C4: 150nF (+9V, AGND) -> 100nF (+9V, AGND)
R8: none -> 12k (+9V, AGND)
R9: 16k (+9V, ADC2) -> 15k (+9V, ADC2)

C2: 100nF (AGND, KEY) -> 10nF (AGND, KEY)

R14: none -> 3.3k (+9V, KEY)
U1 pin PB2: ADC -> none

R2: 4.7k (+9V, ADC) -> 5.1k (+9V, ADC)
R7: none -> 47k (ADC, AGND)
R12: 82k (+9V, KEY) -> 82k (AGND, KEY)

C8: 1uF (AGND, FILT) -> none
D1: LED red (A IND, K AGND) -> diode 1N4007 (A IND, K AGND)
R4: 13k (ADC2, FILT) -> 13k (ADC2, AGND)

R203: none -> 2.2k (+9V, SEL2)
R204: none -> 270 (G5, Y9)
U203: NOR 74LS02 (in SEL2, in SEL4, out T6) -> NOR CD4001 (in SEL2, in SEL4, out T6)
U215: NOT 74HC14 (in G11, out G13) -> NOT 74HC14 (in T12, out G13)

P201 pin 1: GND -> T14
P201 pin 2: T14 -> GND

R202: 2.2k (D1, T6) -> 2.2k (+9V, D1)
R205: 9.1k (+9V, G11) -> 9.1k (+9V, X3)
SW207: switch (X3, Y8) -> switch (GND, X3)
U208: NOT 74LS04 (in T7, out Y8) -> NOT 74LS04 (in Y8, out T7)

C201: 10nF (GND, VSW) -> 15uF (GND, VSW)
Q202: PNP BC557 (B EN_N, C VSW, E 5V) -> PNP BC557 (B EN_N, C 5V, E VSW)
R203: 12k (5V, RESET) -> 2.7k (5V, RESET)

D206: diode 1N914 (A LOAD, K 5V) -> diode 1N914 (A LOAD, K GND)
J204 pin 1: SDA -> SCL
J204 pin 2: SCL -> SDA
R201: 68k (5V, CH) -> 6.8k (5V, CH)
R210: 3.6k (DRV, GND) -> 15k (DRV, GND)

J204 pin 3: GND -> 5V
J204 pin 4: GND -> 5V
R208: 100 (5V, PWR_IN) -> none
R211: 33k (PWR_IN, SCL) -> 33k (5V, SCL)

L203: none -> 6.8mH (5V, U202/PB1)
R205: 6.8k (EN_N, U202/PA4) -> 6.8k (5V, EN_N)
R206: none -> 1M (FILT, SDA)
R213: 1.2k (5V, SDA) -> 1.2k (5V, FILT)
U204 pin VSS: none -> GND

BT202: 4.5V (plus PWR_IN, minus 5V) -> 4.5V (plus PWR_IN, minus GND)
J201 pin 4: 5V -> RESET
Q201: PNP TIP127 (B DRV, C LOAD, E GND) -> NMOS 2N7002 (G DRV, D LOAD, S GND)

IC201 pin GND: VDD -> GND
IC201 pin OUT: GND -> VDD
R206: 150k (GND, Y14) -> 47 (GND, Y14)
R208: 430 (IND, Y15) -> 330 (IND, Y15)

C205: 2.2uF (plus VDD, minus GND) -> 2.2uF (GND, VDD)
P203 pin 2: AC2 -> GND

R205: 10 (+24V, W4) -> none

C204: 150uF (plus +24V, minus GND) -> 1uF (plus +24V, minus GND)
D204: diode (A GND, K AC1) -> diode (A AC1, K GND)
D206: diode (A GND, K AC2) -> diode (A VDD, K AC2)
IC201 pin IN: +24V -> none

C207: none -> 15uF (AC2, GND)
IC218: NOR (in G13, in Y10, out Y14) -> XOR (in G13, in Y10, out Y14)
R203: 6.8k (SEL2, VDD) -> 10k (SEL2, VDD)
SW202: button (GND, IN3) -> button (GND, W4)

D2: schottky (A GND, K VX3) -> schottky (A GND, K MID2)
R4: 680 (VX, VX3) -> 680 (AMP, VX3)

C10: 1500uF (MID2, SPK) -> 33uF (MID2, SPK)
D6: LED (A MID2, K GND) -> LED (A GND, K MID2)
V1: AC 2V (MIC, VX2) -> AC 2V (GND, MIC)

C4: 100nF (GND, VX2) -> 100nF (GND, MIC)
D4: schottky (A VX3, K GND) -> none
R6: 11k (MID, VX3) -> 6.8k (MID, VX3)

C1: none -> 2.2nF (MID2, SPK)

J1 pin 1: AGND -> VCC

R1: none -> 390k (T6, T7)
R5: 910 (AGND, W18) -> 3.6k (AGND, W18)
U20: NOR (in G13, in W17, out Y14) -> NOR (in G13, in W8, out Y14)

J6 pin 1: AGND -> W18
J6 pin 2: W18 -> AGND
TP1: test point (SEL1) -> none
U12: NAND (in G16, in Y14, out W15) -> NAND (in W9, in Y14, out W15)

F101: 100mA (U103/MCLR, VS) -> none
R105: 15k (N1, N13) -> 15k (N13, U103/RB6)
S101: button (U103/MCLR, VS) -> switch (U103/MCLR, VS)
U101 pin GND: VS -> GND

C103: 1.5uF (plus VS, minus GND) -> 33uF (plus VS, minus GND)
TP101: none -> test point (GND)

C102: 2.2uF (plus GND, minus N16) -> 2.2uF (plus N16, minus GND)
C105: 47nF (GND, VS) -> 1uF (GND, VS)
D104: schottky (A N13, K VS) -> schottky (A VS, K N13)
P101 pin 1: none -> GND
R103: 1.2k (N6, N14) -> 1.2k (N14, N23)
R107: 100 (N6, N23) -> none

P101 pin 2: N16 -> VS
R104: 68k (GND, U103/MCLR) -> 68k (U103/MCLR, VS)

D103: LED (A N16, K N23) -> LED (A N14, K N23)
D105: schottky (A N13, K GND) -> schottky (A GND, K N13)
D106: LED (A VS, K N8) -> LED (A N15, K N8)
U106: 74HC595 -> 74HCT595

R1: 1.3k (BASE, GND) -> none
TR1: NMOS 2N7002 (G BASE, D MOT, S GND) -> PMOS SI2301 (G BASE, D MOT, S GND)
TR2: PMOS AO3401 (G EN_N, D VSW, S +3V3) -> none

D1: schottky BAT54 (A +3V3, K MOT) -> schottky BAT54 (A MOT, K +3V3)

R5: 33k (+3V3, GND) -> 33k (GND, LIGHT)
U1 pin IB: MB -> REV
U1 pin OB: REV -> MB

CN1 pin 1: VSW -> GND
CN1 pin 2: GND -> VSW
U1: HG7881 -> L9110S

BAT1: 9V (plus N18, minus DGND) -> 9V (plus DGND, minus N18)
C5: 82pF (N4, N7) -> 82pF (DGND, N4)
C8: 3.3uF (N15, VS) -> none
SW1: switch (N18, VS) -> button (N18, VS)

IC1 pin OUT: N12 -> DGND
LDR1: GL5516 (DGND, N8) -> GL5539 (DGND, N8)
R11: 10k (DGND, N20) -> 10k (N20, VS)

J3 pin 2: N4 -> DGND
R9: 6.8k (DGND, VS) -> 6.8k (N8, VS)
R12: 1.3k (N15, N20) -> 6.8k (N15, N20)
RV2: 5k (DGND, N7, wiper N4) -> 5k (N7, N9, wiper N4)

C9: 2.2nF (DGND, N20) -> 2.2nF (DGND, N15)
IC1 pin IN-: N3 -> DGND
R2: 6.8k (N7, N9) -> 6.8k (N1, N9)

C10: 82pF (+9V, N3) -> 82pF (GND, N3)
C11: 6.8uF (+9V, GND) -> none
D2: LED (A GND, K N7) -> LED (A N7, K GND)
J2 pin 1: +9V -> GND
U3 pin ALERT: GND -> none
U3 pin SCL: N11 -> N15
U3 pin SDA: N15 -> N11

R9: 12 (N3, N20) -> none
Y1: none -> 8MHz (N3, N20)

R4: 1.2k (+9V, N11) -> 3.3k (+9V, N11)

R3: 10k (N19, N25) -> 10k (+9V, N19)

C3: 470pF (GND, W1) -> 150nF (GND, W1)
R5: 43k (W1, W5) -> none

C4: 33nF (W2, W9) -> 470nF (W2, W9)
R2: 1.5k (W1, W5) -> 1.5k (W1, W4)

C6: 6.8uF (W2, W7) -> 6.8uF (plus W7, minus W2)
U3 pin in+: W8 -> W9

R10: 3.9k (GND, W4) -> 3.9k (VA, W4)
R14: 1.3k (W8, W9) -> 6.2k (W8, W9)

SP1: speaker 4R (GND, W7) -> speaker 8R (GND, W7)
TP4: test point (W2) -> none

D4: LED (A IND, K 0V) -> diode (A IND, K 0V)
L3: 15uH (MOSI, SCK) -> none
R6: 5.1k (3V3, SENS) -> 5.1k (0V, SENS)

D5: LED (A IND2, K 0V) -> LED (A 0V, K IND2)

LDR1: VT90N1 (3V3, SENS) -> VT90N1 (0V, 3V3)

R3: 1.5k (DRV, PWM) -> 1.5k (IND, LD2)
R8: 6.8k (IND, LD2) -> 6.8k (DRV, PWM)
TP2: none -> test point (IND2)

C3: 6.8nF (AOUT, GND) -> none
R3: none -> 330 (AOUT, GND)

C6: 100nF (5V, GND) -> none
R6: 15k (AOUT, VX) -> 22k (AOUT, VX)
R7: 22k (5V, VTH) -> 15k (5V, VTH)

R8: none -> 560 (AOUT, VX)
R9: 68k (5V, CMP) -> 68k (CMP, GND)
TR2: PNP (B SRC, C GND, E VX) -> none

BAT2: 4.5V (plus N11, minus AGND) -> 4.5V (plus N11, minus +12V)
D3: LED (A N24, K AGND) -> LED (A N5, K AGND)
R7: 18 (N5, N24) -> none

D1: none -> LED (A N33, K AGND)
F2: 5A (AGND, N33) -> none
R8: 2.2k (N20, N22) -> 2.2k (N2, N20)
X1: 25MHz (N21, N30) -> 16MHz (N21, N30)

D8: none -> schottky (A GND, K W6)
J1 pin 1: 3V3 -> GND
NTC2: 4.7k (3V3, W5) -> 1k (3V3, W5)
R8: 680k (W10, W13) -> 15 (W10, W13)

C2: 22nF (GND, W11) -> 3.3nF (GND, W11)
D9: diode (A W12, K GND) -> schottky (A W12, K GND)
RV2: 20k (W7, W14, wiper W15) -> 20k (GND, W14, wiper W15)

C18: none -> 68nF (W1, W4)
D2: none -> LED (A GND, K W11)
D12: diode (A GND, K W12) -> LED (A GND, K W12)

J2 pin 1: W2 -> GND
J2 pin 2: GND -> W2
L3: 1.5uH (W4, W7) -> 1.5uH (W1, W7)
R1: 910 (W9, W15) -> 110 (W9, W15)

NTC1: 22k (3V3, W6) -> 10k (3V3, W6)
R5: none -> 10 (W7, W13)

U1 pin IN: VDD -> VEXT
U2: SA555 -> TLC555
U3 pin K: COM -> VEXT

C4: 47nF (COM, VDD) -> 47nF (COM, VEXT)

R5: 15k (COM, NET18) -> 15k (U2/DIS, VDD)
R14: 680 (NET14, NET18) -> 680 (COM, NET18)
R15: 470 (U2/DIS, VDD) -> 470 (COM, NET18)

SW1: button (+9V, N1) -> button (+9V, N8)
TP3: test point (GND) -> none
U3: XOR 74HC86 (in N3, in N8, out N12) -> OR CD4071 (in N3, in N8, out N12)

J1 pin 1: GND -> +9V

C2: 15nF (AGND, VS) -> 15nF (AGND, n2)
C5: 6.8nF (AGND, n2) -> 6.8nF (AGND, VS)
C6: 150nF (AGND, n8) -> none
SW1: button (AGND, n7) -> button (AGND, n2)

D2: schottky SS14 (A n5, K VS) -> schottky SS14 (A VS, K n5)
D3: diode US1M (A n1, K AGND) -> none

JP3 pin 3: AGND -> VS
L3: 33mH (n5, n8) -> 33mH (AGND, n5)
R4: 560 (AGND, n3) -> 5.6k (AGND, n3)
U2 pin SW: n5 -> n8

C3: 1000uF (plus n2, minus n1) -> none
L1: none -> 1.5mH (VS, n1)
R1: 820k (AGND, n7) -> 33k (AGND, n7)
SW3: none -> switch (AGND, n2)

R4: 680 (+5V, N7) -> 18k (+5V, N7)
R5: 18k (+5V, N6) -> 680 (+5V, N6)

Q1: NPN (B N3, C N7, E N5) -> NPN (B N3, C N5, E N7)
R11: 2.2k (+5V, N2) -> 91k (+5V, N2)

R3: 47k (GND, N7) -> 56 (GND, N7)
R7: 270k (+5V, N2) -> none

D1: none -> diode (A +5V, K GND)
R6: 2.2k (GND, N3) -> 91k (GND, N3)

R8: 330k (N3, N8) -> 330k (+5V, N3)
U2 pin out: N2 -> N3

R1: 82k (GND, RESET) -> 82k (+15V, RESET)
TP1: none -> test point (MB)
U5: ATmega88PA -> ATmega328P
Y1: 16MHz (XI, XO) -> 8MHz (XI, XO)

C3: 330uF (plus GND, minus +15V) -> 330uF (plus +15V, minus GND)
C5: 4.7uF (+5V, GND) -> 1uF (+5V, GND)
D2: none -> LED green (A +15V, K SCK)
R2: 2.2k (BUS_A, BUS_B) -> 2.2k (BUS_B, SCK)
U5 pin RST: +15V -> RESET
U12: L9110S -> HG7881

________________________________________

_Activity_. Scan the data for the string "BASE" and copy each line in which it occurs.

_Solution below_.
R1: 1.3k (BASE, GND) -> none
TR1: NMOS 2N7002 (G BASE, D MOT, S GND) -> PMOS SI2301 (G BASE, D MOT, S GND)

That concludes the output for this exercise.